### WHAT THE TASK REQUIRES:
Your answer must be an exact copy of the records below, with every picture left out.

(Scene images with change listings)
======

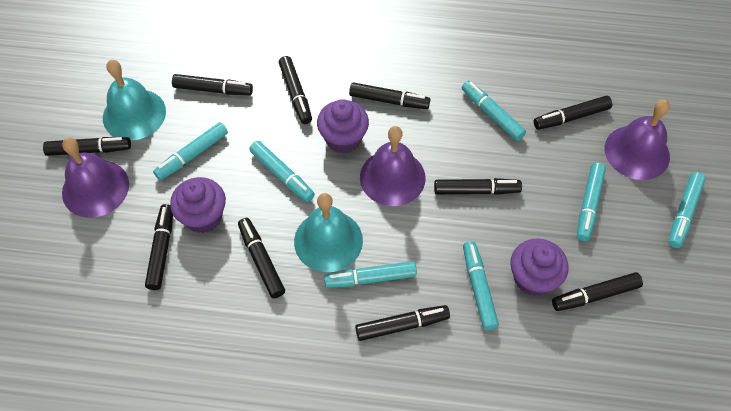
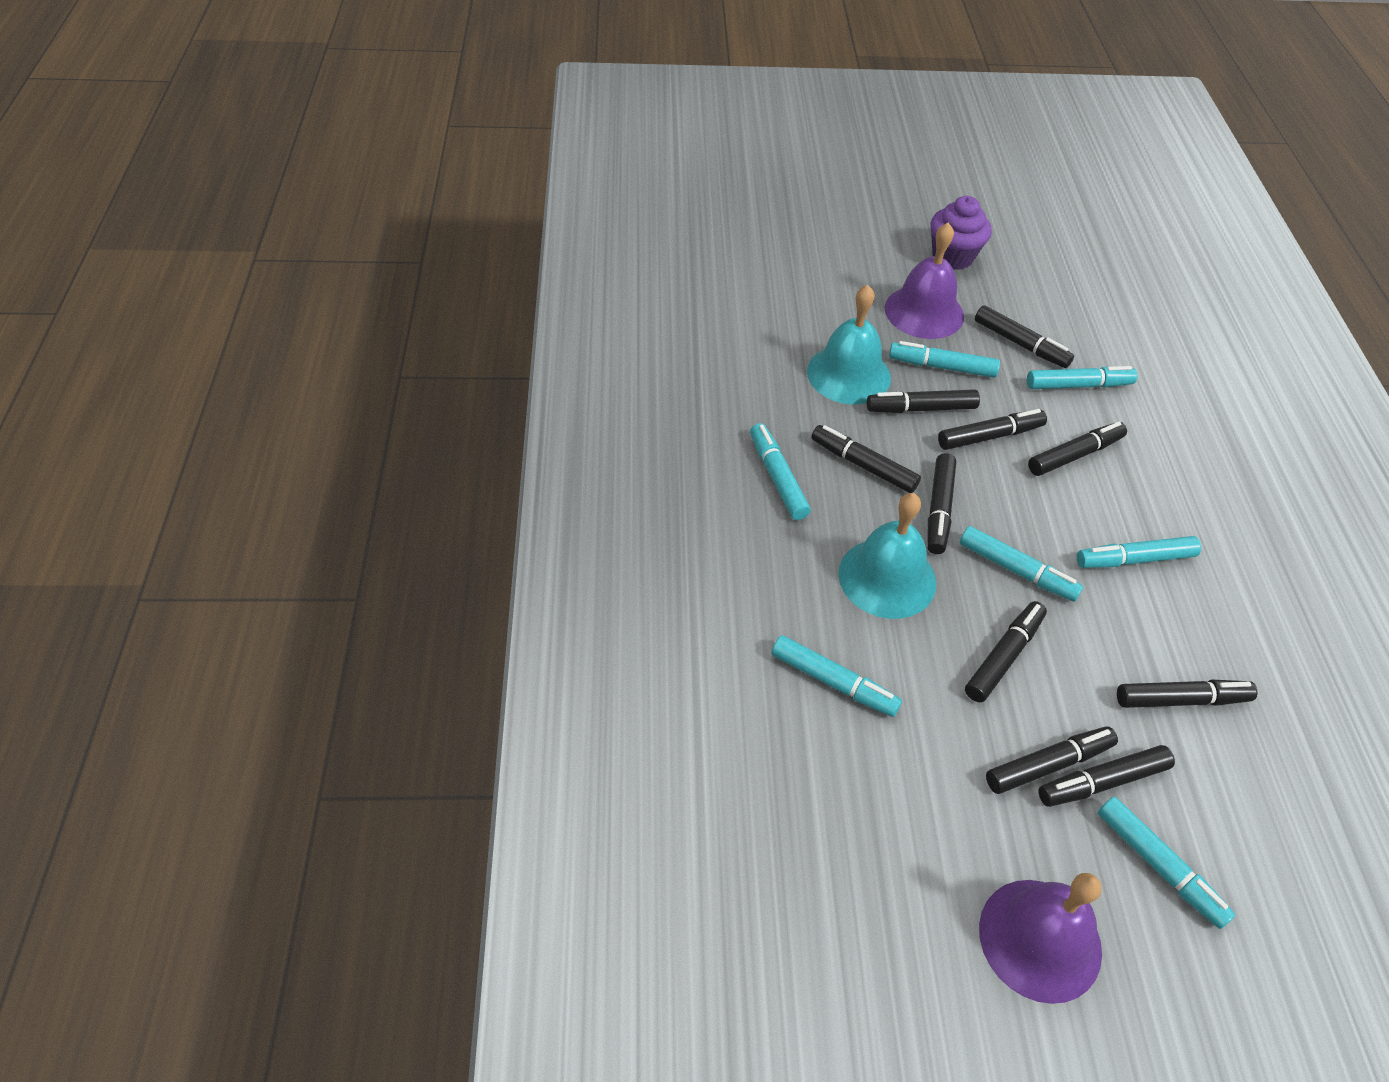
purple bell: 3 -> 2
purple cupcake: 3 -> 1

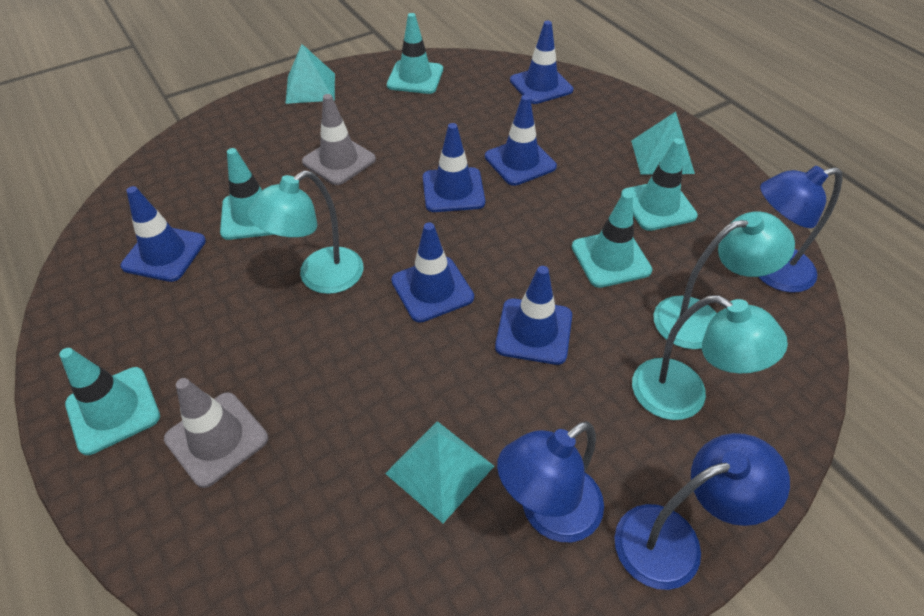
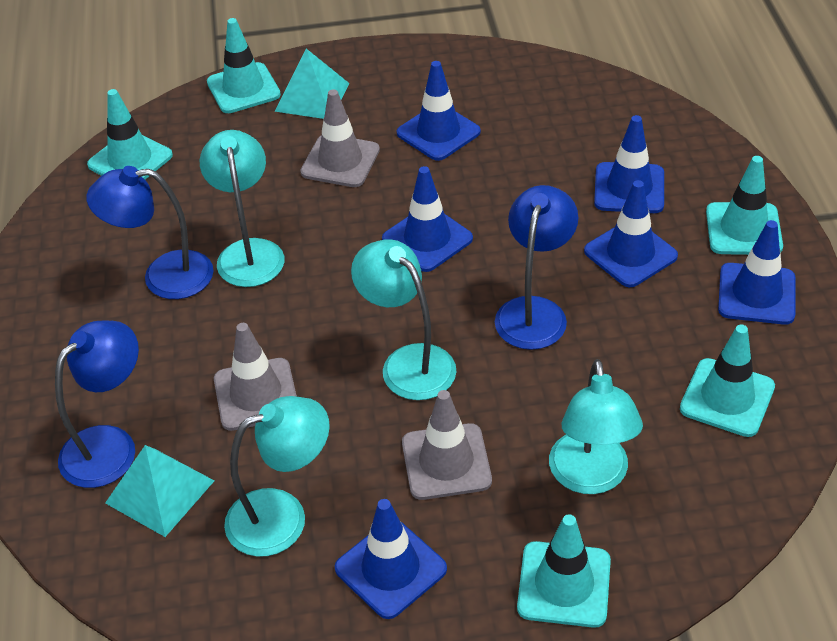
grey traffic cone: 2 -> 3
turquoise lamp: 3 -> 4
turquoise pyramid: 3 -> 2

======

### TASK SOLUTION:
purple bell: 3 -> 2
purple cupcake: 3 -> 1

grey traffic cone: 2 -> 3
turquoise lamp: 3 -> 4
turquoise pyramid: 3 -> 2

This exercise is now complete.